Using the listing below, print the line containing "(432, 389) = (126, 156): white", the line containing "(351, 169) = (290, 280): red", and each line between them, exactly and nothing else. Pictures stay out of the print.
(EXERCISE MATERIALS)
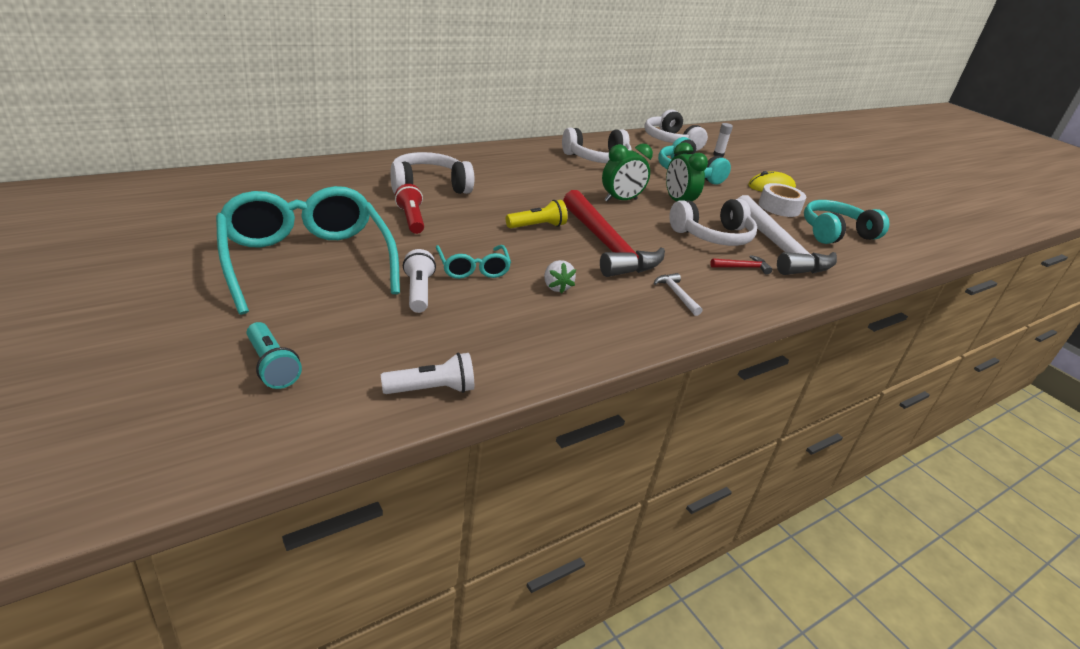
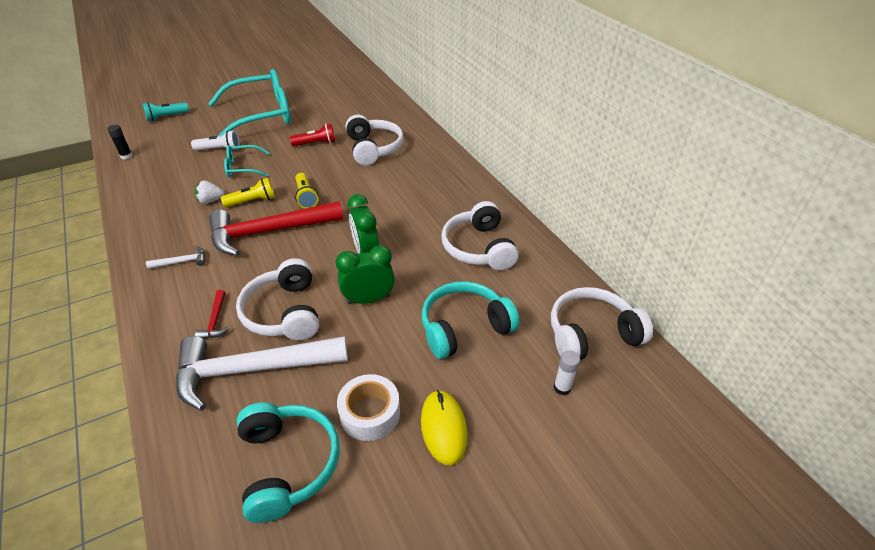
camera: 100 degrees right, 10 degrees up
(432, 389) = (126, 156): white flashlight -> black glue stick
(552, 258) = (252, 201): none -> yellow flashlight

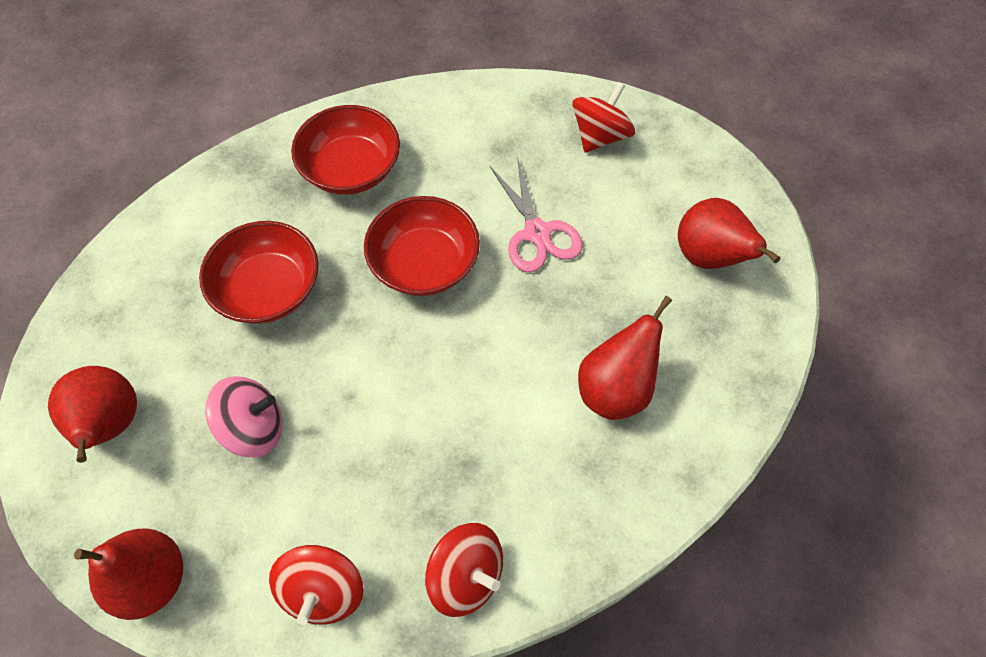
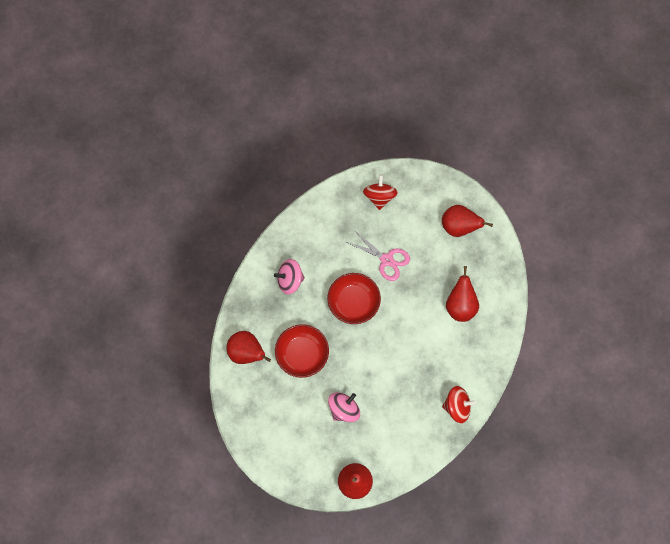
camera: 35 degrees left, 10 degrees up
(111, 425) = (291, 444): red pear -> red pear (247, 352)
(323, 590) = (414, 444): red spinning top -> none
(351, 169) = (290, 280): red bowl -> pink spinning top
(End EXERCISE MATERIALS)
(EXERCISE MATERIALS)
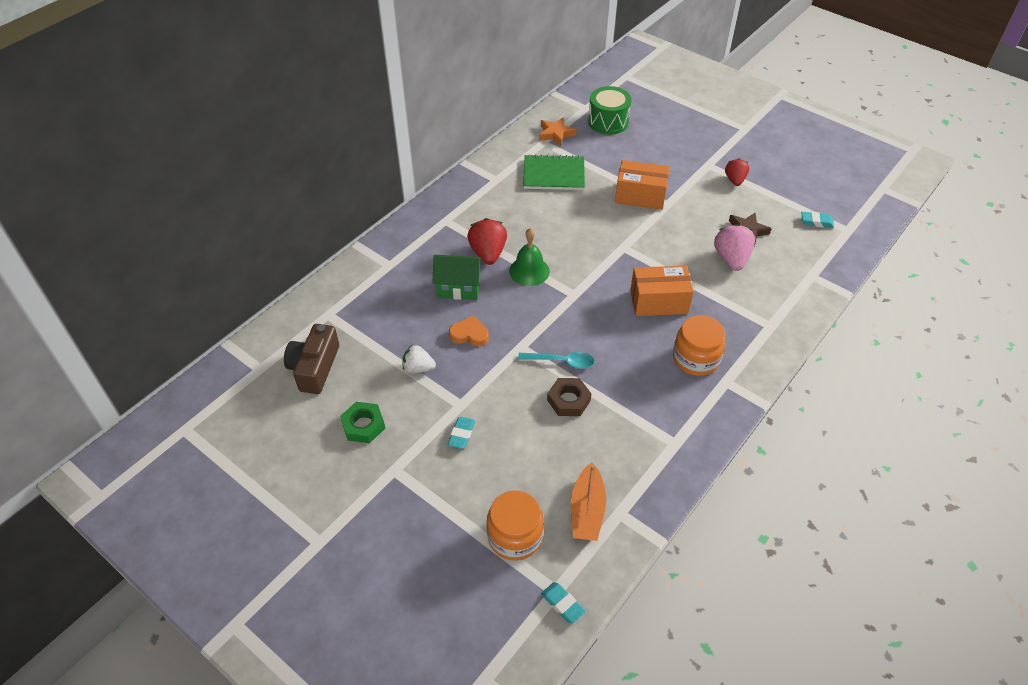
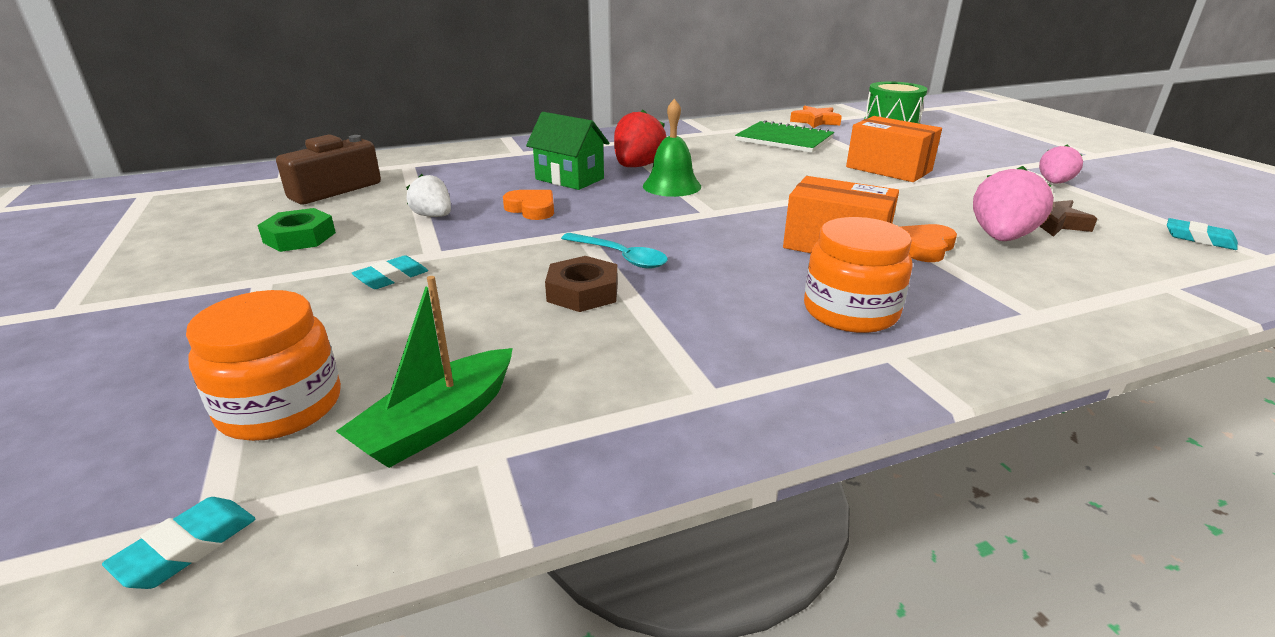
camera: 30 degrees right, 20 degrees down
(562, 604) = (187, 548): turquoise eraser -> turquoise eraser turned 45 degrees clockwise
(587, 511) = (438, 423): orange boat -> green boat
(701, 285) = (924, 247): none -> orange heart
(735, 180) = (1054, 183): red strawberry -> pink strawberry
(End EXERCISE MATERIALS)
__REPLY TO THE TASK__
(432, 389) = (126, 156): white flashlight -> black glue stick
(552, 258) = (252, 201): none -> yellow flashlight

camera: 35 degrees left, 10 degrees up
(111, 425) = (291, 444): red pear -> red pear (247, 352)
(323, 590) = (414, 444): red spinning top -> none
(351, 169) = (290, 280): red bowl -> pink spinning top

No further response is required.